Problem statement: Transcribe each entry shown below with no difference from the original.

Start of Supplied material

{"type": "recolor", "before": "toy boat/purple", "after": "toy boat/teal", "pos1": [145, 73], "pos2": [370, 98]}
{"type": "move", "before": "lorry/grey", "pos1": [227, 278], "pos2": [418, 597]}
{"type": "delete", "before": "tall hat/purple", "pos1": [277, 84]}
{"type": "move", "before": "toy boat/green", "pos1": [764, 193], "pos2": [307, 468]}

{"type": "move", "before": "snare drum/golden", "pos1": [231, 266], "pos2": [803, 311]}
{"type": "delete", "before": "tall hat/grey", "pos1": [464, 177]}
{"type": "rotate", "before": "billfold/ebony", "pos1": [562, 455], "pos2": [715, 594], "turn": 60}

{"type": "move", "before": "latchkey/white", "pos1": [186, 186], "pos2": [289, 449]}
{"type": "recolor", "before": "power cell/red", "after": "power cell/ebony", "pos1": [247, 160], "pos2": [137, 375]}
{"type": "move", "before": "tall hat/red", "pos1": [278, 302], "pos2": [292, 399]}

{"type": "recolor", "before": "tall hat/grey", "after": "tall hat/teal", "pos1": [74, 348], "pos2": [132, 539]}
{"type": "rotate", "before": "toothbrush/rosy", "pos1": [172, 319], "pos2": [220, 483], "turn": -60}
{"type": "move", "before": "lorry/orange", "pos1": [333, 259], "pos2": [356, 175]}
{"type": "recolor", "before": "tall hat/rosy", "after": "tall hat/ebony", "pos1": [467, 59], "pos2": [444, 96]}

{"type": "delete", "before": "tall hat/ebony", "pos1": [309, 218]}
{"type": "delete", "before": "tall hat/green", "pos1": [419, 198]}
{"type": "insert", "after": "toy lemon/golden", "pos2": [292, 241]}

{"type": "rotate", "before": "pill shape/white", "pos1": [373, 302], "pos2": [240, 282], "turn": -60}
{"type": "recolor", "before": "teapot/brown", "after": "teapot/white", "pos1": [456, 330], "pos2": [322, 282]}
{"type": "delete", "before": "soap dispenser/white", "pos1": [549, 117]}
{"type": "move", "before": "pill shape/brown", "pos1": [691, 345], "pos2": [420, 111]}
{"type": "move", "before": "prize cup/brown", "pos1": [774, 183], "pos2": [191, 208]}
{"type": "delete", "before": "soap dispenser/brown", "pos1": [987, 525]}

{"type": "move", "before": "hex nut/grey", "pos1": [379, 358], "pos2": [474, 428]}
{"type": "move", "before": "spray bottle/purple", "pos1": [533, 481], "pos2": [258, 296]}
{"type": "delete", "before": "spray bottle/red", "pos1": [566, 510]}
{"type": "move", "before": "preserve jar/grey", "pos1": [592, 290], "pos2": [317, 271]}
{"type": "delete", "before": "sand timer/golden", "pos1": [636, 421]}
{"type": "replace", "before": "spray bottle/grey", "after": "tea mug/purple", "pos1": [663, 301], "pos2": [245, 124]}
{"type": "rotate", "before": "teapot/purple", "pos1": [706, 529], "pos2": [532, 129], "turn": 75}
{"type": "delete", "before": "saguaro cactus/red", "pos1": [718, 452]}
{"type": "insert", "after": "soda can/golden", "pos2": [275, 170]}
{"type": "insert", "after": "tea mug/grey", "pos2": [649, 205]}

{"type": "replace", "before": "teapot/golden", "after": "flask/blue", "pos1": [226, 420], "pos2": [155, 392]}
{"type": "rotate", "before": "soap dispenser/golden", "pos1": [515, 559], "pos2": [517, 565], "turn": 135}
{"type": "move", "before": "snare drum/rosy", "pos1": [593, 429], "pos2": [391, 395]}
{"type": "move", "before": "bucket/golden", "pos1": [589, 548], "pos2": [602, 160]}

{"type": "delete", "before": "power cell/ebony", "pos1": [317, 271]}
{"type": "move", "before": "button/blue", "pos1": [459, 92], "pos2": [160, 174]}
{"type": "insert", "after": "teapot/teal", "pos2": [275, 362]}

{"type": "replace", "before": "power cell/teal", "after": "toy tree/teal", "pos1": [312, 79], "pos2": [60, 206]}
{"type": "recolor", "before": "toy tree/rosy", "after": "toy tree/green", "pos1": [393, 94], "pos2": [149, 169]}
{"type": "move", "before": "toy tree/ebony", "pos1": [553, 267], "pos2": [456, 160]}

End of Supplied material

Your solution:
{"type": "recolor", "before": "toy boat/purple", "after": "toy boat/teal", "pos1": [145, 73], "pos2": [370, 98]}
{"type": "move", "before": "lorry/grey", "pos1": [227, 278], "pos2": [418, 597]}
{"type": "delete", "before": "tall hat/purple", "pos1": [277, 84]}
{"type": "move", "before": "toy boat/green", "pos1": [764, 193], "pos2": [307, 468]}

{"type": "move", "before": "snare drum/golden", "pos1": [231, 266], "pos2": [803, 311]}
{"type": "delete", "before": "tall hat/grey", "pos1": [464, 177]}
{"type": "rotate", "before": "billfold/ebony", "pos1": [562, 455], "pos2": [715, 594], "turn": 60}

{"type": "move", "before": "latchkey/white", "pos1": [186, 186], "pos2": [289, 449]}
{"type": "recolor", "before": "power cell/red", "after": "power cell/ebony", "pos1": [247, 160], "pos2": [137, 375]}
{"type": "move", "before": "tall hat/red", "pos1": [278, 302], "pos2": [292, 399]}

{"type": "recolor", "before": "tall hat/grey", "after": "tall hat/teal", "pos1": [74, 348], "pos2": [132, 539]}
{"type": "rotate", "before": "toothbrush/rosy", "pos1": [172, 319], "pos2": [220, 483], "turn": -60}
{"type": "move", "before": "lorry/orange", "pos1": [333, 259], "pos2": [356, 175]}
{"type": "recolor", "before": "tall hat/rosy", "after": "tall hat/ebony", "pos1": [467, 59], "pos2": [444, 96]}

{"type": "delete", "before": "tall hat/ebony", "pos1": [309, 218]}
{"type": "delete", "before": "tall hat/green", "pos1": [419, 198]}
{"type": "insert", "after": "toy lemon/golden", "pos2": [292, 241]}

{"type": "rotate", "before": "pill shape/white", "pos1": [373, 302], "pos2": [240, 282], "turn": -60}
{"type": "recolor", "before": "teapot/brown", "after": "teapot/white", "pos1": [456, 330], "pos2": [322, 282]}
{"type": "delete", "before": "soap dispenser/white", "pos1": [549, 117]}
{"type": "move", "before": "pill shape/brown", "pos1": [691, 345], "pos2": [420, 111]}
{"type": "move", "before": "prize cup/brown", "pos1": [774, 183], "pos2": [191, 208]}
{"type": "delete", "before": "soap dispenser/brown", "pos1": [987, 525]}

{"type": "move", "before": "hex nut/grey", "pos1": [379, 358], "pos2": [474, 428]}
{"type": "move", "before": "spray bottle/purple", "pos1": [533, 481], "pos2": [258, 296]}
{"type": "delete", "before": "spray bottle/red", "pos1": [566, 510]}
{"type": "move", "before": "preserve jar/grey", "pos1": [592, 290], "pos2": [317, 271]}
{"type": "delete", "before": "sand timer/golden", "pos1": [636, 421]}
{"type": "replace", "before": "spray bottle/grey", "after": "tea mug/purple", "pos1": [663, 301], "pos2": [245, 124]}
{"type": "rotate", "before": "teapot/purple", "pos1": [706, 529], "pos2": [532, 129], "turn": 75}
{"type": "delete", "before": "saguaro cactus/red", "pos1": [718, 452]}
{"type": "insert", "after": "soda can/golden", "pos2": [275, 170]}
{"type": "insert", "after": "tea mug/grey", "pos2": [649, 205]}

{"type": "replace", "before": "teapot/golden", "after": "flask/blue", "pos1": [226, 420], "pos2": [155, 392]}
{"type": "rotate", "before": "soap dispenser/golden", "pos1": [515, 559], "pos2": [517, 565], "turn": 135}
{"type": "move", "before": "snare drum/rosy", "pos1": [593, 429], "pos2": [391, 395]}
{"type": "move", "before": "bucket/golden", "pos1": [589, 548], "pos2": [602, 160]}

{"type": "delete", "before": "power cell/ebony", "pos1": [317, 271]}
{"type": "move", "before": "button/blue", "pos1": [459, 92], "pos2": [160, 174]}
{"type": "insert", "after": "teapot/teal", "pos2": [275, 362]}

{"type": "replace", "before": "power cell/teal", "after": "toy tree/teal", "pos1": [312, 79], "pos2": [60, 206]}
{"type": "recolor", "before": "toy tree/rosy", "after": "toy tree/green", "pos1": [393, 94], "pos2": [149, 169]}
{"type": "move", "before": "toy tree/ebony", "pos1": [553, 267], "pos2": [456, 160]}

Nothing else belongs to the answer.